» **What you need to do**:
What are the lines from the one with "pink rectangle: (327, 740)" through the end of the records below, written out exactly and without the pictures?

» **Working data**:
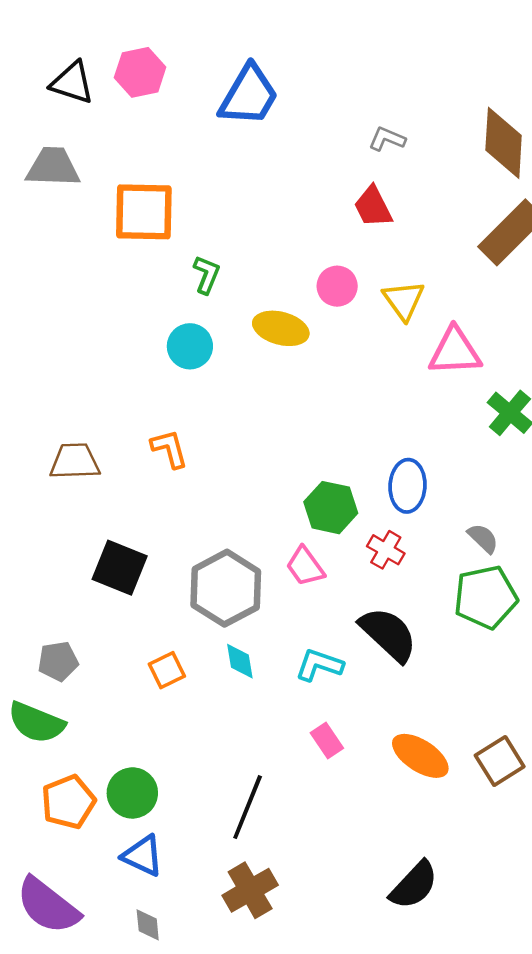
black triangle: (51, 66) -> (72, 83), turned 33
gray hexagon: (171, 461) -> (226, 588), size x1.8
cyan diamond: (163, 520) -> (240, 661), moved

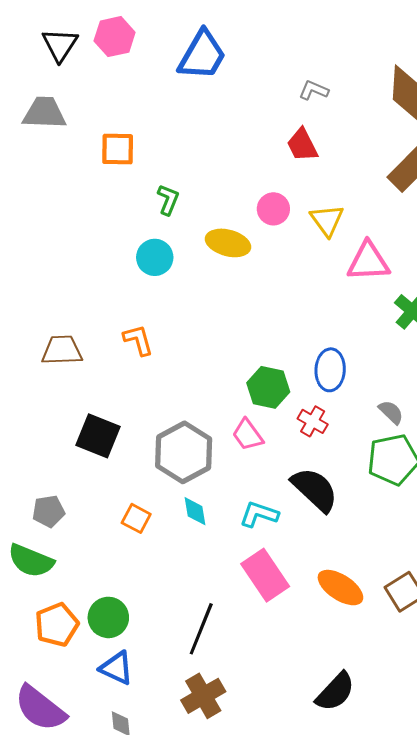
black triangle: (72, 83) -> (60, 45), turned 45
orange square: (144, 212) -> (118, 149), size x0.7
orange square: (167, 670) -> (136, 518), turned -36
pink rectangle: (327, 740) -> (265, 575), size x1.8

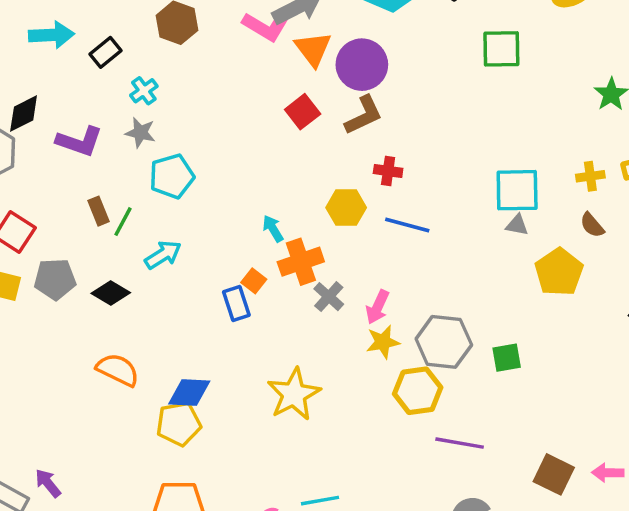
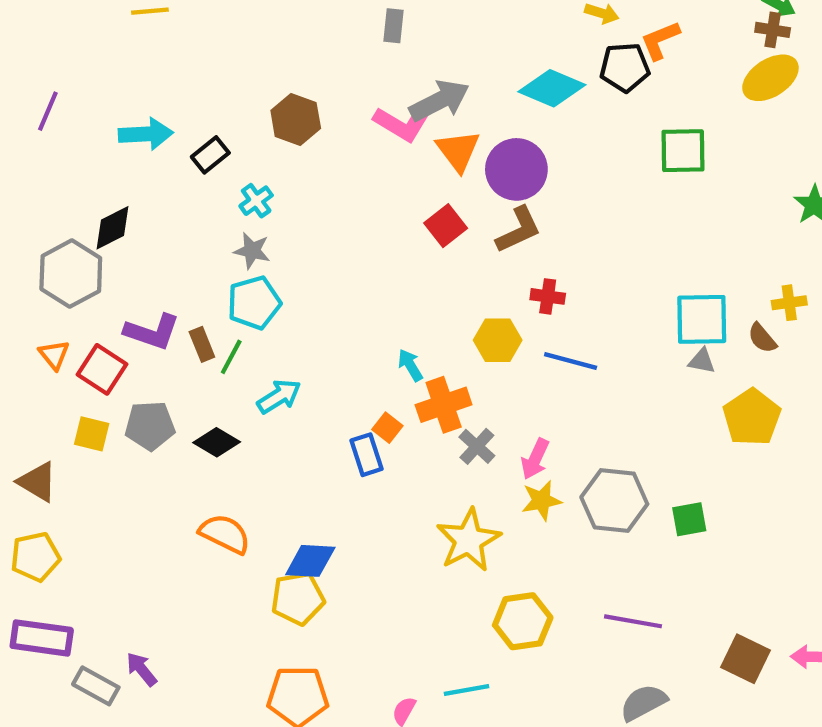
purple L-shape: (79, 141) -> (152, 332), moved
cyan pentagon: (172, 176) -> (254, 303), moved
brown semicircle: (592, 225) -> (762, 338), moved
yellow hexagon: (418, 391) -> (523, 621), moved
yellow star: (294, 394) -> (469, 540), moved

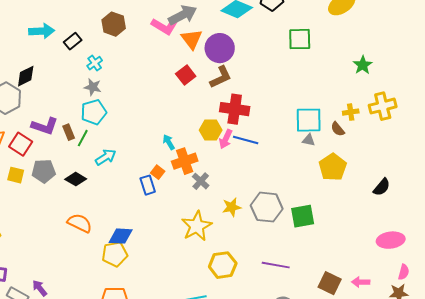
red cross: (548, 296) -> (235, 109), size x1.8
pink arrow: (535, 459) -> (226, 139), moved
green square: (689, 519) -> (303, 216), size x1.4

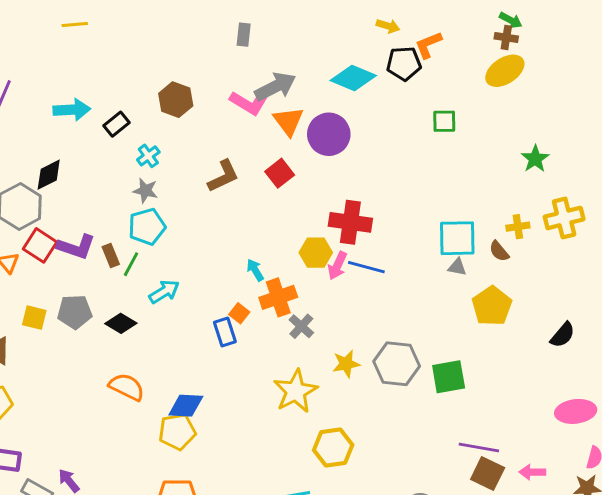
green square: (300, 39) -> (444, 121), size x0.7
brown L-shape: (221, 77) -> (223, 176), moved
red square: (21, 144) -> (40, 245), moved
purple line: (276, 265) -> (479, 448), moved

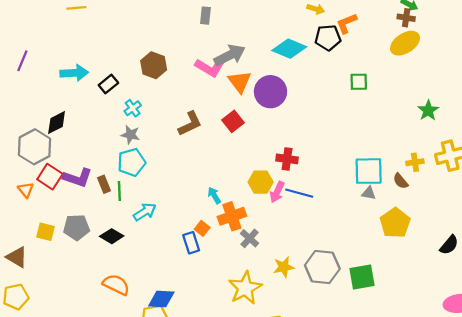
red cross: (350, 222) -> (287, 159), size x0.7
green line: (131, 264) -> (119, 191), turned -30

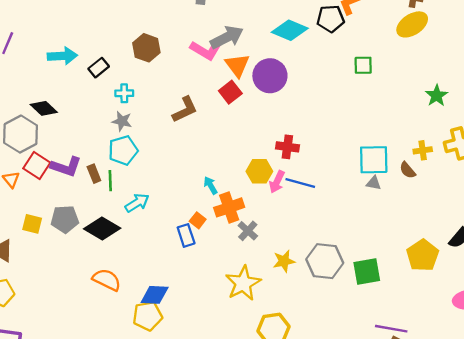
cyan cross: (133, 108) -> (124, 93), turned 35
red square: (233, 121) -> (230, 92), moved
black diamond: (57, 123) -> (44, 108), turned 70
yellow pentagon: (395, 223) -> (423, 255), moved
black diamond: (112, 236) -> (102, 228), size x1.4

» **Task solution**:
pink rectangle: (327, 740) -> (265, 575), size x1.8

purple L-shape: (79, 141) -> (152, 332), moved
cyan pentagon: (172, 176) -> (254, 303), moved
brown semicircle: (592, 225) -> (762, 338), moved
yellow hexagon: (418, 391) -> (523, 621), moved
yellow star: (294, 394) -> (469, 540), moved

red cross: (548, 296) -> (235, 109), size x1.8
pink arrow: (535, 459) -> (226, 139), moved
green square: (689, 519) -> (303, 216), size x1.4

green square: (300, 39) -> (444, 121), size x0.7
brown L-shape: (221, 77) -> (223, 176), moved
red square: (21, 144) -> (40, 245), moved
purple line: (276, 265) -> (479, 448), moved

red cross: (350, 222) -> (287, 159), size x0.7
green line: (131, 264) -> (119, 191), turned -30

cyan cross: (133, 108) -> (124, 93), turned 35
red square: (233, 121) -> (230, 92), moved
black diamond: (57, 123) -> (44, 108), turned 70
yellow pentagon: (395, 223) -> (423, 255), moved
black diamond: (112, 236) -> (102, 228), size x1.4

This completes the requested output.